→ **BRIEF**: Return the lines below exactly, from the first one through the line that has "C1: 100nF (GND, VEXT) -> 100nF (3V3, VEXT)". Leave out everything after it.

→ **PROVIDED INFORMATION**:
-------------------------
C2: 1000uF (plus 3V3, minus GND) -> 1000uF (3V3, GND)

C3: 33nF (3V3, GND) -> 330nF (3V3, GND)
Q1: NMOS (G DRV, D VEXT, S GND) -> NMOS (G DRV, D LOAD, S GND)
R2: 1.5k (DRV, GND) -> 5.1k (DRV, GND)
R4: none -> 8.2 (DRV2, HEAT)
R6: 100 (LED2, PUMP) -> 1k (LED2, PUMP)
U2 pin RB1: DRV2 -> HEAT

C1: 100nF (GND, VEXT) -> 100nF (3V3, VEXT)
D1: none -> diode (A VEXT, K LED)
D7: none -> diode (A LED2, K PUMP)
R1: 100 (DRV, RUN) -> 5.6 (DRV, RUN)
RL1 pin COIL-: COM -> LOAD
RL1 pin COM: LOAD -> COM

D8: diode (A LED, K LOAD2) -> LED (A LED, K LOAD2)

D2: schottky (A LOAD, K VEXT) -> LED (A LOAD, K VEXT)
-------------------------
→ **OUTPUT FOR THIS EXERCISE**:
C2: 1000uF (plus 3V3, minus GND) -> 1000uF (3V3, GND)

C3: 33nF (3V3, GND) -> 330nF (3V3, GND)
Q1: NMOS (G DRV, D VEXT, S GND) -> NMOS (G DRV, D LOAD, S GND)
R2: 1.5k (DRV, GND) -> 5.1k (DRV, GND)
R4: none -> 8.2 (DRV2, HEAT)
R6: 100 (LED2, PUMP) -> 1k (LED2, PUMP)
U2 pin RB1: DRV2 -> HEAT

C1: 100nF (GND, VEXT) -> 100nF (3V3, VEXT)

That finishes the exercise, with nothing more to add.